DIRECTIONS FOR THIS TASK ::
The lines to reproduce from the material below are those from the one containing "The chalice/teal moved" through the one containing "The preserve jar/ebony", both included; write them out exactly and add nothing.

━━━━━ DATA RECORDS ━━━━━

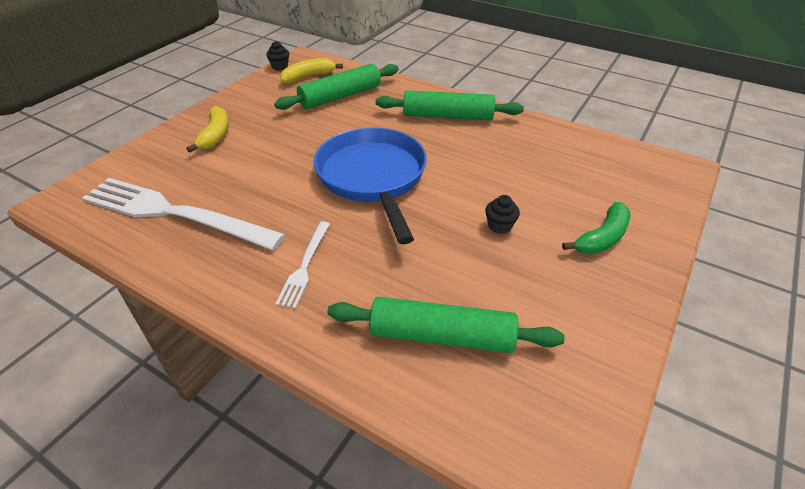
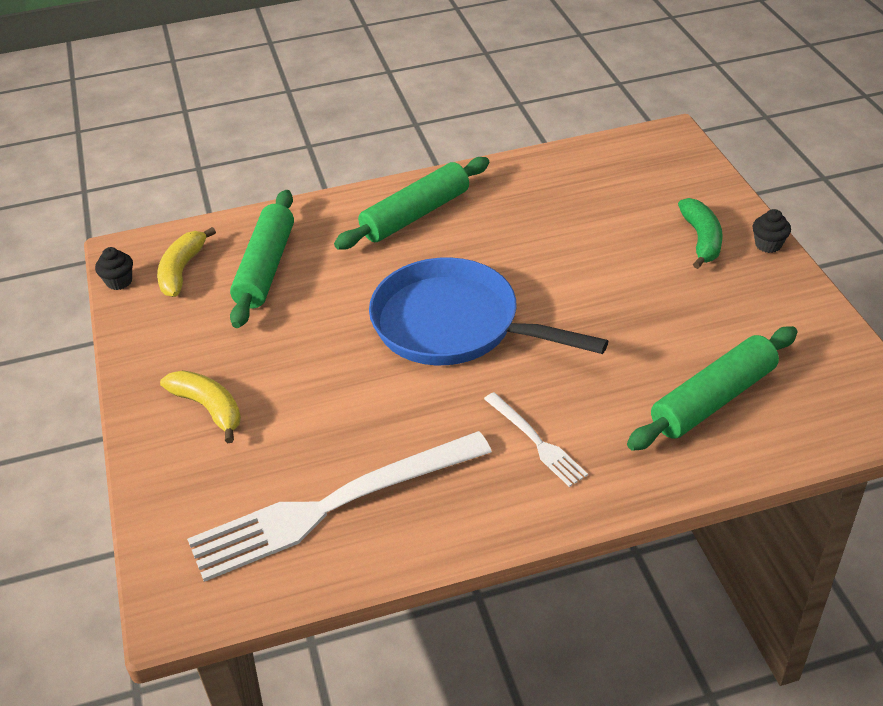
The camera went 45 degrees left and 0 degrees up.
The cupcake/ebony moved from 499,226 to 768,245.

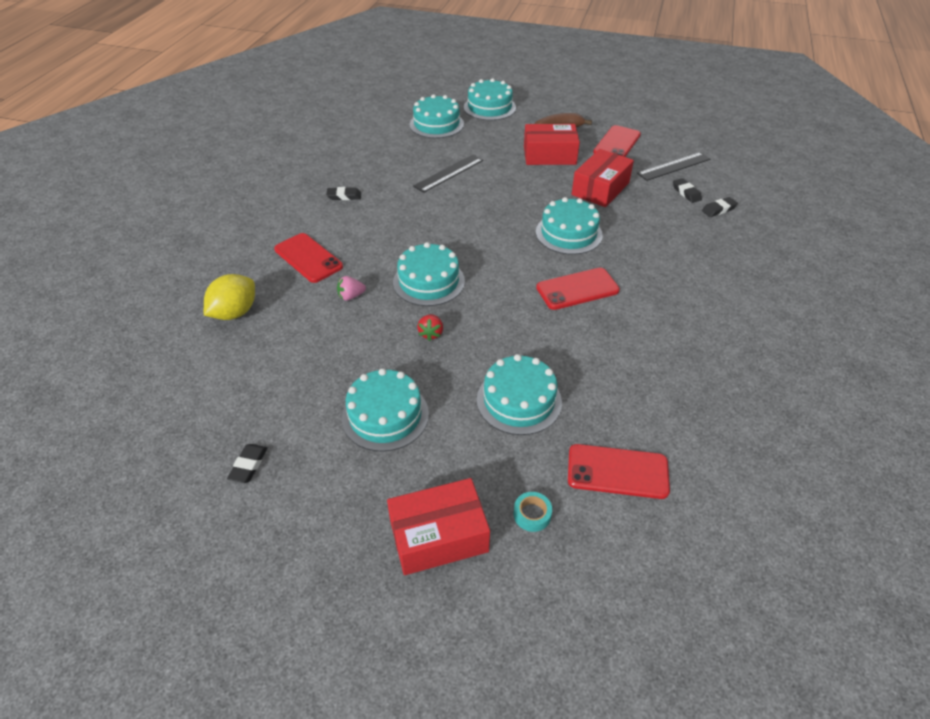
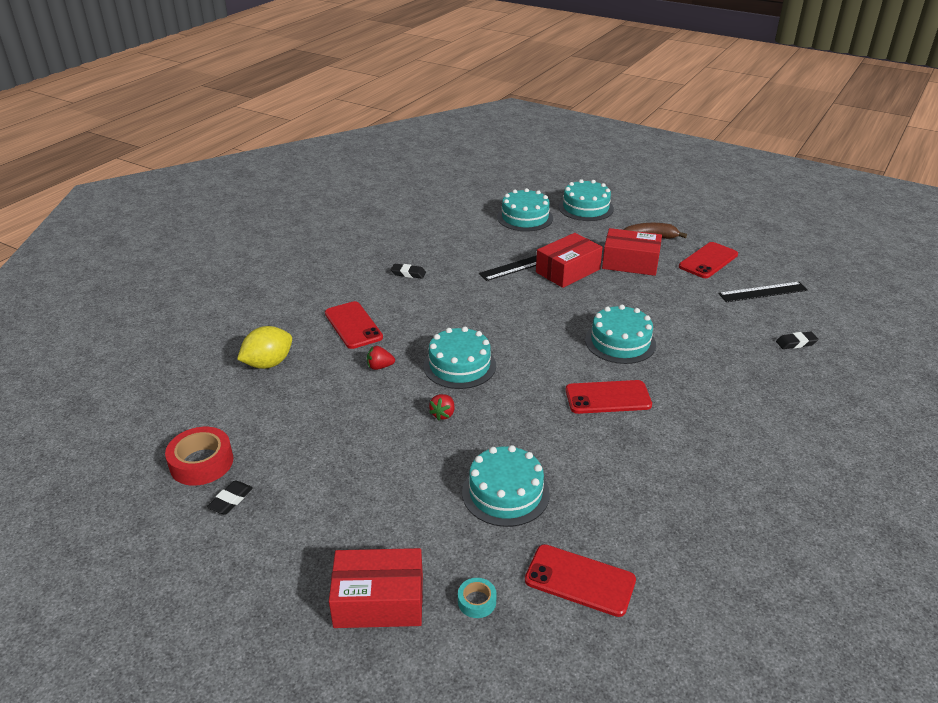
The camera went 15 degrees right and 10 degrees down.
The strawberry/rosy at 351,296 became the strawberry/crimson at 380,367.
The layer cake/teal at 385,415 disappeared.
The box/crimson moved from 600,189 to 567,271.
The gum eraser/ebony at 686,193 disappeared.
The tape/crimson at 201,463 appeared.

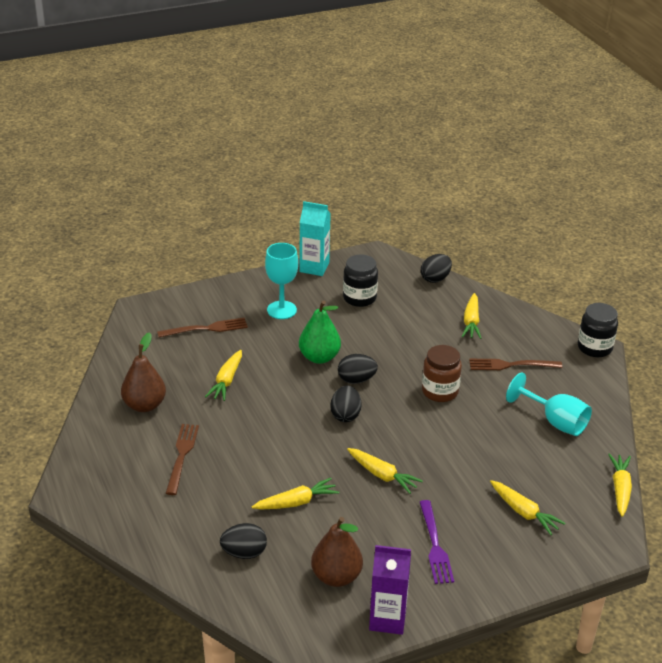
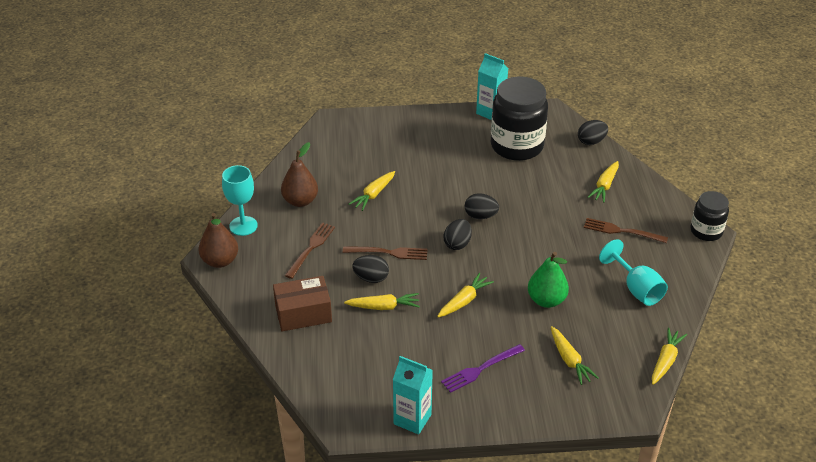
The camera went 20 degrees right and 5 degrees up.
The dinner fork/russet moved from 206,328 to 389,252.
The toy egg/ebony moved from 244,553 to 371,278.
The chalice/teal moved from 281,310 to 243,226.
The toy pear/emerald moved from 319,357 to 546,300.
The toy pear/russet moved from 336,577 to 220,261.
The preserve jar/ebony at 359,298 changed to 1.80 times the size.
The carrot/golden at 382,475 turned 105 degrees counterclockwise.
The carton/royal purple at 387,619 became the carton/teal at 412,419.
The dinner fork/royal purple at 435,545 turned 45 degrees clockwise.
The preserve jar/russet at 440,391 disappeared.
The box/russet at 303,313 appeared.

━━━━━

RESPONSE AREA ::
The chalice/teal moved from 281,310 to 243,226.
The toy pear/emerald moved from 319,357 to 546,300.
The toy pear/russet moved from 336,577 to 220,261.
The preserve jar/ebony at 359,298 changed to 1.80 times the size.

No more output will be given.